> INSTRUCTION
Write the records out exactly as shown. No pictures.

══════════════════════════════

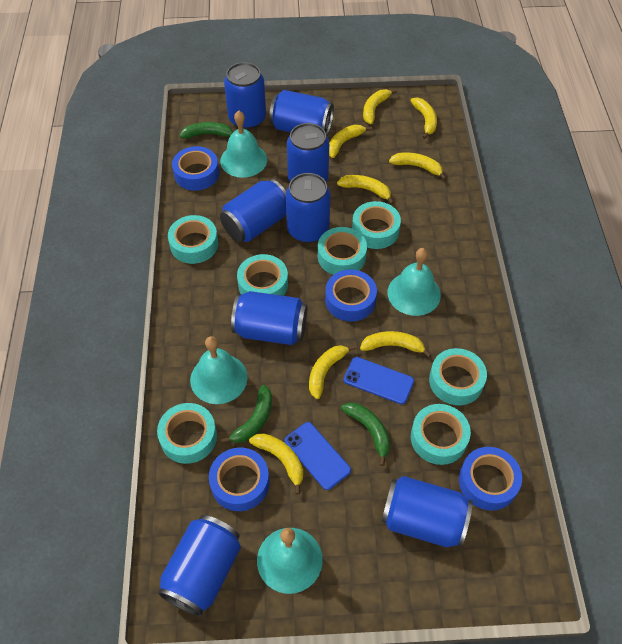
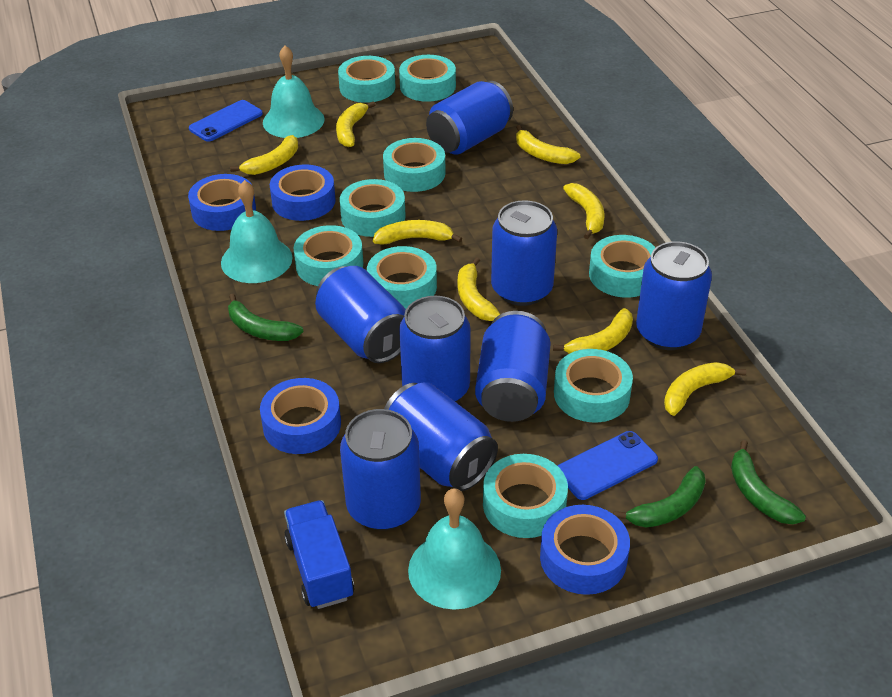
blue truck: 0 -> 1
turquoise bell: 4 -> 3
turquoise tape: 7 -> 9

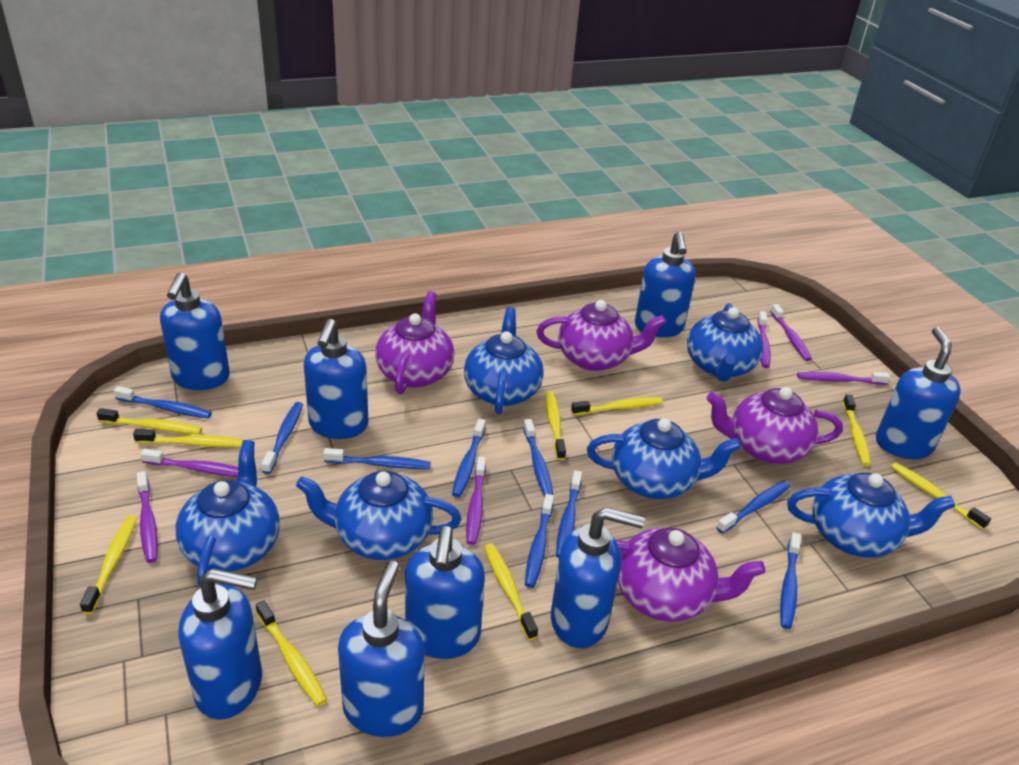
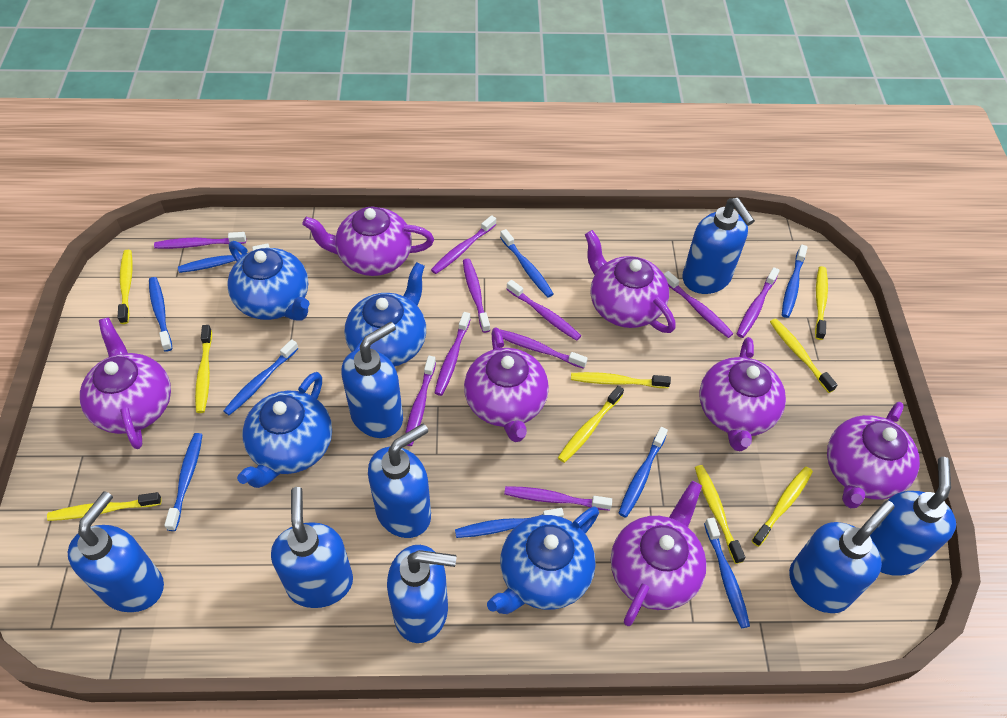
blue teapot: 6 -> 4
purple teapot: 4 -> 7
purple toothbrush: 6 -> 10

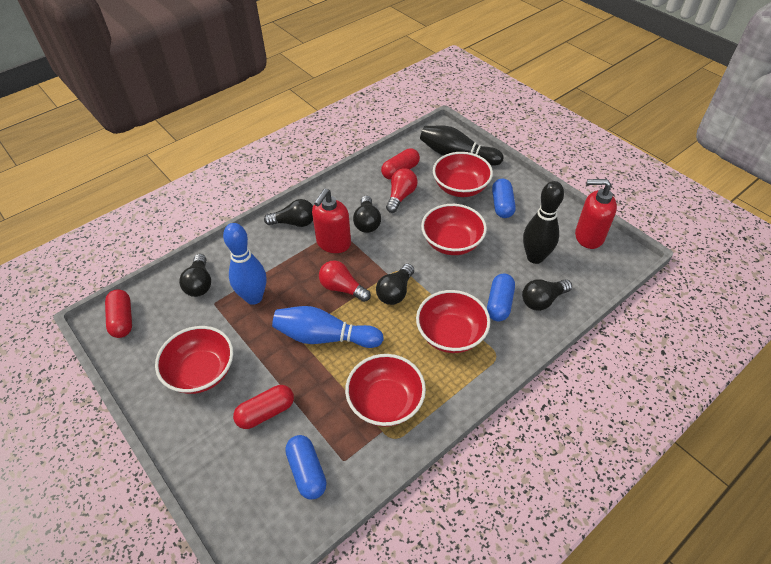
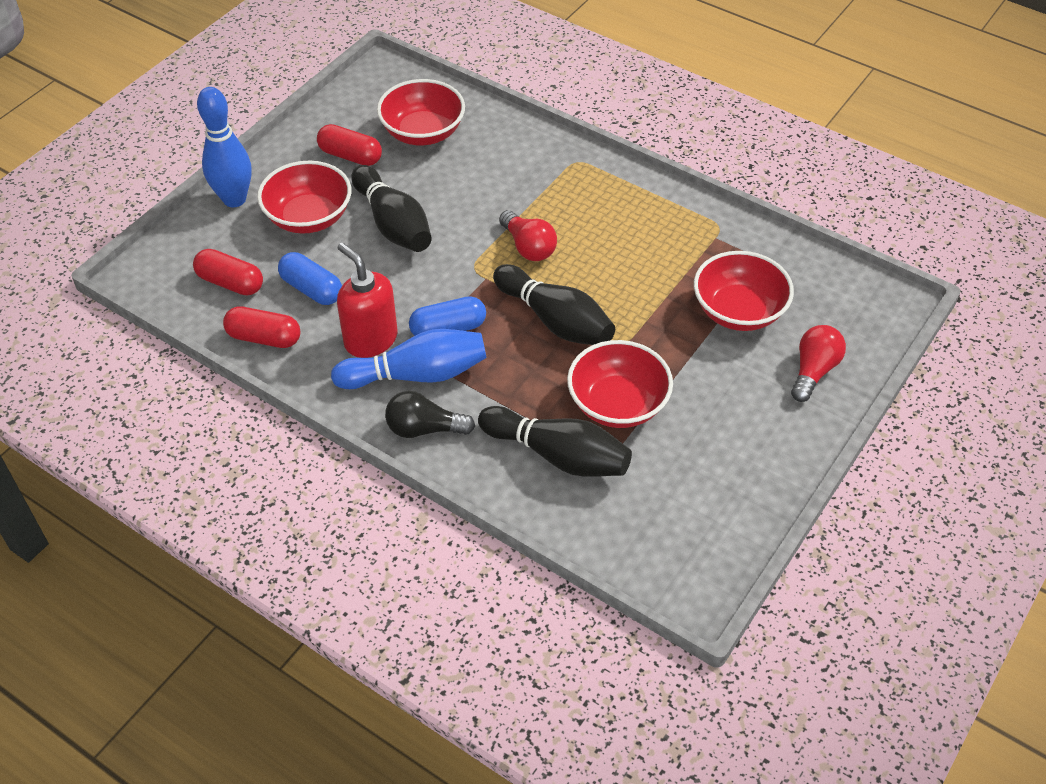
black bowling pin: 2 -> 3
black light bulb: 5 -> 1
blue capsule: 3 -> 2
red bowl: 5 -> 4
red soap dispenser: 2 -> 1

══════════════════════════════

> RESPONSE BELOW
blue truck: 0 -> 1
turquoise bell: 4 -> 3
turquoise tape: 7 -> 9

blue teapot: 6 -> 4
purple teapot: 4 -> 7
purple toothbrush: 6 -> 10

black bowling pin: 2 -> 3
black light bulb: 5 -> 1
blue capsule: 3 -> 2
red bowl: 5 -> 4
red soap dispenser: 2 -> 1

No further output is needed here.